▶ **Exercise brief**
Would you please copy every line from the records that contains the word "trapezoid"?

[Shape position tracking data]
|---|
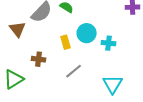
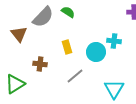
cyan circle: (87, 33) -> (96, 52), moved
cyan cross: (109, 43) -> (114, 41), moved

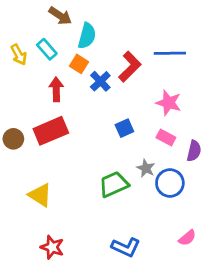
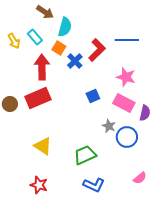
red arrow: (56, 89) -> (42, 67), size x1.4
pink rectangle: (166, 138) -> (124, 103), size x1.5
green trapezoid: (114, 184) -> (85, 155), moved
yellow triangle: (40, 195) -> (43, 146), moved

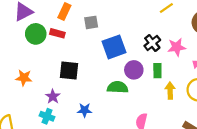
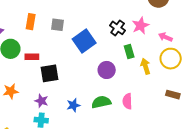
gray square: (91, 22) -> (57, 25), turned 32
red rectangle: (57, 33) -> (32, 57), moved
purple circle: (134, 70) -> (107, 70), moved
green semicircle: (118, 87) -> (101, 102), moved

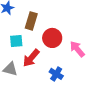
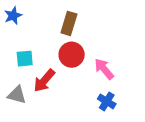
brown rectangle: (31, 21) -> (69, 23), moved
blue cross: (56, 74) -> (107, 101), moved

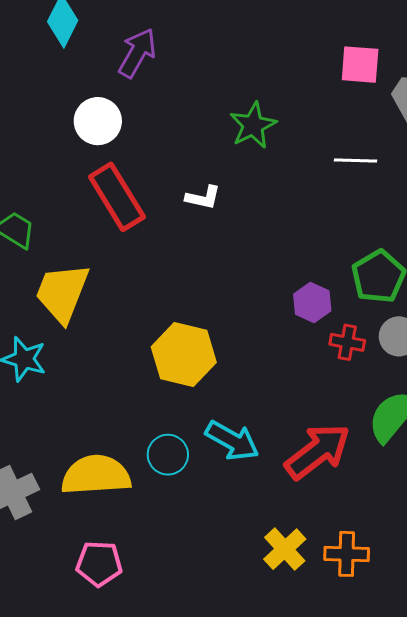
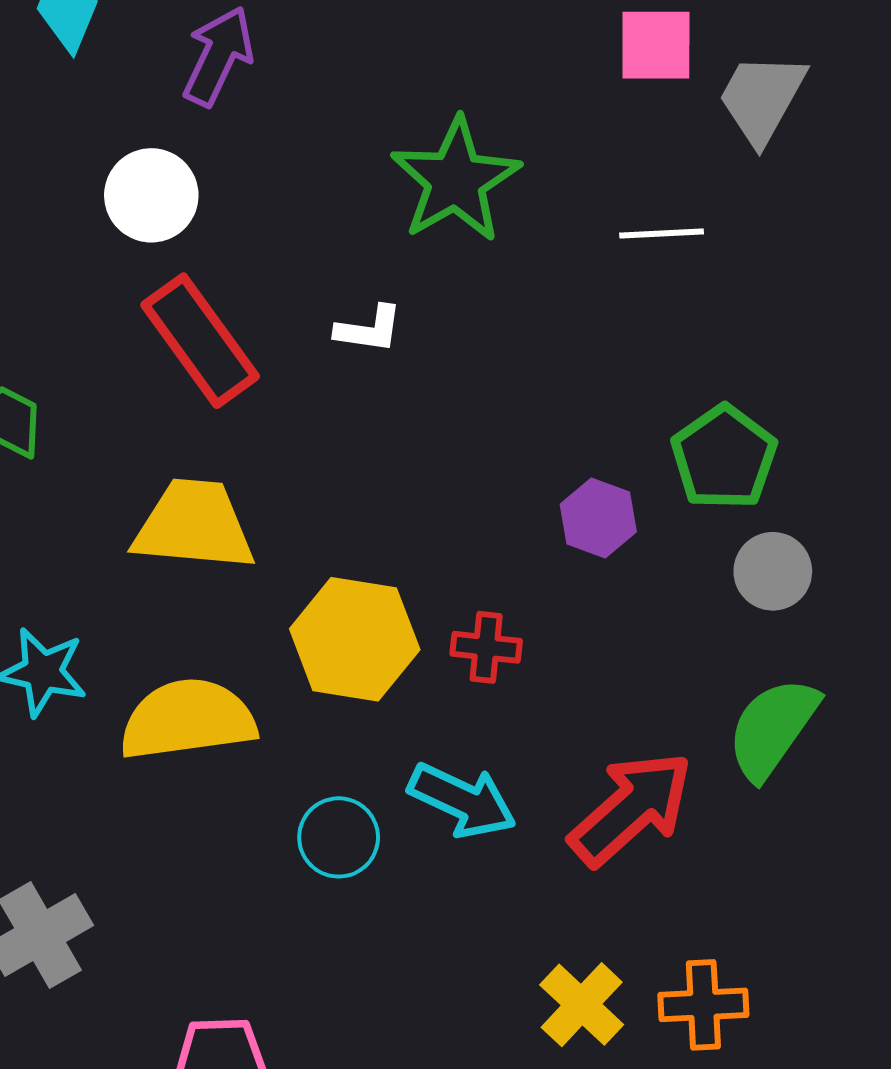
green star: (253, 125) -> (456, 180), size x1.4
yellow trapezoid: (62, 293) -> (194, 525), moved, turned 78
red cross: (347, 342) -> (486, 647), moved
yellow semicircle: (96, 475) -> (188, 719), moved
|---|
▶ **Response to the task**
green trapezoid: (114, 184) -> (85, 155), moved
yellow trapezoid: (62, 293) -> (194, 525), moved, turned 78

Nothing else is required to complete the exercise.